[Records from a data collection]
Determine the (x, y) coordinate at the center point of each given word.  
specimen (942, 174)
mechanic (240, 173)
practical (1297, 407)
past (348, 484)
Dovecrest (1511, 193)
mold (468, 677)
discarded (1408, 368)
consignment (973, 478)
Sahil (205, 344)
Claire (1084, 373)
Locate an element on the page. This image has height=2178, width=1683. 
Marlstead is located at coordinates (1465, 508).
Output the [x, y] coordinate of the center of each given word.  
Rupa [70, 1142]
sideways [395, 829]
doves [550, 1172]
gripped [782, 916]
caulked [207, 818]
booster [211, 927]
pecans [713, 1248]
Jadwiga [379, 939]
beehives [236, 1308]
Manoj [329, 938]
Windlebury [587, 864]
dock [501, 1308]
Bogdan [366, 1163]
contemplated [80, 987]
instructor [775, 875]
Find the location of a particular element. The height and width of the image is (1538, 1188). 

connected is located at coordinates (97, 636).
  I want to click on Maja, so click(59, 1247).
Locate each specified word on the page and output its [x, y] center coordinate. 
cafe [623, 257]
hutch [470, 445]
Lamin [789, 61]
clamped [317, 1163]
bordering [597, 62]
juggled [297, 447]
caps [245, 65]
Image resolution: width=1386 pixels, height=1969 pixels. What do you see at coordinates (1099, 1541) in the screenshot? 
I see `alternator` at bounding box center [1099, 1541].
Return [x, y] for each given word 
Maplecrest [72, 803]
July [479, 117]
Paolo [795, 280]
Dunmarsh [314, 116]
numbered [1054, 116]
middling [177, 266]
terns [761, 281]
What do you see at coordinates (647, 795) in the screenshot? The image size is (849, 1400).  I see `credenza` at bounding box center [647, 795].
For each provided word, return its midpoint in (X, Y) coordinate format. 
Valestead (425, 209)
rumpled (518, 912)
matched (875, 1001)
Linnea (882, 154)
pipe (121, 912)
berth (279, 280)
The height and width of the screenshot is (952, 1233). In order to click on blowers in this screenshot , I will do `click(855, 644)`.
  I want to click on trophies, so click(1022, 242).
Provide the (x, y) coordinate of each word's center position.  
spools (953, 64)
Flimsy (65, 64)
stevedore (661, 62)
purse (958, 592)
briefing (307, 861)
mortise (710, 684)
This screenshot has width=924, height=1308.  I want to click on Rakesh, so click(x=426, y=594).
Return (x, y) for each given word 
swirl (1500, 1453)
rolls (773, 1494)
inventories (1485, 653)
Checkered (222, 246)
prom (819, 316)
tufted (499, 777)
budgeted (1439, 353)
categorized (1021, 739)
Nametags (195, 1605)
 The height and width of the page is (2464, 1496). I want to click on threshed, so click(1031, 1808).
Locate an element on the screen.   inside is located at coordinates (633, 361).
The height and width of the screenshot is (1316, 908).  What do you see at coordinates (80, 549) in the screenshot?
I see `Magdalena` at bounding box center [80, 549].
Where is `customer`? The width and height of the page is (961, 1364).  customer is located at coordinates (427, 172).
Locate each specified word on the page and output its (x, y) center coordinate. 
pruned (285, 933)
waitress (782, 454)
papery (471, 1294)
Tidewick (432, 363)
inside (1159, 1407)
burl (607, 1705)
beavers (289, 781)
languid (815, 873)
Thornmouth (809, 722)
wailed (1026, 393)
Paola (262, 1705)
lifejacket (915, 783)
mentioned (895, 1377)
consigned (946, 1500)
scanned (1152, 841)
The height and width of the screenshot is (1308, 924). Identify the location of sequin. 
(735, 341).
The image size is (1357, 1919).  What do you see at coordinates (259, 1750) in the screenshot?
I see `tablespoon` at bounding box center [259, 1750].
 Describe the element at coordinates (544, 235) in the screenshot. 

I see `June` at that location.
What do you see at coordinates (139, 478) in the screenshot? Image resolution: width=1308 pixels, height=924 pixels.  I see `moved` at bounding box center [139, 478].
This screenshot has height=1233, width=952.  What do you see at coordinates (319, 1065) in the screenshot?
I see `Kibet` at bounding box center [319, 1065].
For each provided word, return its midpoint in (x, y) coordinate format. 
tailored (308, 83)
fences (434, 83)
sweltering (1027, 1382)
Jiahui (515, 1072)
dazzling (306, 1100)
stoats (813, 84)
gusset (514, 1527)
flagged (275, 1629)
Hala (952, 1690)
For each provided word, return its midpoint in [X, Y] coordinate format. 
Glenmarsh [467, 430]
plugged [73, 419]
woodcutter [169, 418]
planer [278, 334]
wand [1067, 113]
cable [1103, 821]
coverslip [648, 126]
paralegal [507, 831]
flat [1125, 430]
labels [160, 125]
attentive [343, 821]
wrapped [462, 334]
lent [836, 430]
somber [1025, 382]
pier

## SET PROBLEM
Copy out every line of the records above, with no changes.

## EXERCISE SOLUTION
Determine the (x, y) coordinate at the center point of each given word.  
specimen (942, 174)
mechanic (240, 173)
practical (1297, 407)
past (348, 484)
Dovecrest (1511, 193)
mold (468, 677)
discarded (1408, 368)
consignment (973, 478)
Sahil (205, 344)
Claire (1084, 373)
Locate an element on the page. This image has height=2178, width=1683. 
Marlstead is located at coordinates (1465, 508).
Output the [x, y] coordinate of the center of each given word.  
Rupa [70, 1142]
sideways [395, 829]
doves [550, 1172]
gripped [782, 916]
caulked [207, 818]
booster [211, 927]
pecans [713, 1248]
Jadwiga [379, 939]
beehives [236, 1308]
Manoj [329, 938]
Windlebury [587, 864]
dock [501, 1308]
Bogdan [366, 1163]
contemplated [80, 987]
instructor [775, 875]
Find the location of a particular element. The height and width of the image is (1538, 1188). 

connected is located at coordinates (97, 636).
  I want to click on Maja, so click(59, 1247).
Locate each specified word on the page and output its [x, y] center coordinate. 
cafe [623, 257]
hutch [470, 445]
Lamin [789, 61]
clamped [317, 1163]
bordering [597, 62]
juggled [297, 447]
caps [245, 65]
Image resolution: width=1386 pixels, height=1969 pixels. What do you see at coordinates (1099, 1541) in the screenshot? 
I see `alternator` at bounding box center [1099, 1541].
Return [x, y] for each given word 
Maplecrest [72, 803]
July [479, 117]
Paolo [795, 280]
Dunmarsh [314, 116]
numbered [1054, 116]
middling [177, 266]
terns [761, 281]
What do you see at coordinates (647, 795) in the screenshot? The image size is (849, 1400).  I see `credenza` at bounding box center [647, 795].
For each provided word, return its midpoint in (X, Y) coordinate format. 
Valestead (425, 209)
rumpled (518, 912)
matched (875, 1001)
Linnea (882, 154)
pipe (121, 912)
berth (279, 280)
The height and width of the screenshot is (952, 1233). In order to click on blowers in this screenshot , I will do `click(855, 644)`.
  I want to click on trophies, so click(1022, 242).
Provide the (x, y) coordinate of each word's center position.  
spools (953, 64)
Flimsy (65, 64)
stevedore (661, 62)
purse (958, 592)
briefing (307, 861)
mortise (710, 684)
This screenshot has width=924, height=1308.  I want to click on Rakesh, so click(x=426, y=594).
Return (x, y) for each given word 
swirl (1500, 1453)
rolls (773, 1494)
inventories (1485, 653)
Checkered (222, 246)
prom (819, 316)
tufted (499, 777)
budgeted (1439, 353)
categorized (1021, 739)
Nametags (195, 1605)
 The height and width of the page is (2464, 1496). I want to click on threshed, so click(1031, 1808).
Locate an element on the screen.   inside is located at coordinates (633, 361).
The height and width of the screenshot is (1316, 908).  What do you see at coordinates (80, 549) in the screenshot?
I see `Magdalena` at bounding box center [80, 549].
Where is `customer`? The width and height of the page is (961, 1364).  customer is located at coordinates (427, 172).
Locate each specified word on the page and output its (x, y) center coordinate. 
pruned (285, 933)
waitress (782, 454)
papery (471, 1294)
Tidewick (432, 363)
inside (1159, 1407)
burl (607, 1705)
beavers (289, 781)
languid (815, 873)
Thornmouth (809, 722)
wailed (1026, 393)
Paola (262, 1705)
lifejacket (915, 783)
mentioned (895, 1377)
consigned (946, 1500)
scanned (1152, 841)
The height and width of the screenshot is (1308, 924). Identify the location of sequin. 
(735, 341).
The image size is (1357, 1919).  What do you see at coordinates (259, 1750) in the screenshot?
I see `tablespoon` at bounding box center [259, 1750].
 Describe the element at coordinates (544, 235) in the screenshot. 

I see `June` at that location.
What do you see at coordinates (139, 478) in the screenshot? Image resolution: width=1308 pixels, height=924 pixels.  I see `moved` at bounding box center [139, 478].
This screenshot has height=1233, width=952.  What do you see at coordinates (319, 1065) in the screenshot?
I see `Kibet` at bounding box center [319, 1065].
For each provided word, return its midpoint in (x, y) coordinate format. 
tailored (308, 83)
fences (434, 83)
sweltering (1027, 1382)
Jiahui (515, 1072)
dazzling (306, 1100)
stoats (813, 84)
gusset (514, 1527)
flagged (275, 1629)
Hala (952, 1690)
For each provided word, return its midpoint in [X, Y] coordinate format. 
Glenmarsh [467, 430]
plugged [73, 419]
woodcutter [169, 418]
planer [278, 334]
wand [1067, 113]
cable [1103, 821]
coverslip [648, 126]
paralegal [507, 831]
flat [1125, 430]
labels [160, 125]
attentive [343, 821]
wrapped [462, 334]
lent [836, 430]
somber [1025, 382]
pier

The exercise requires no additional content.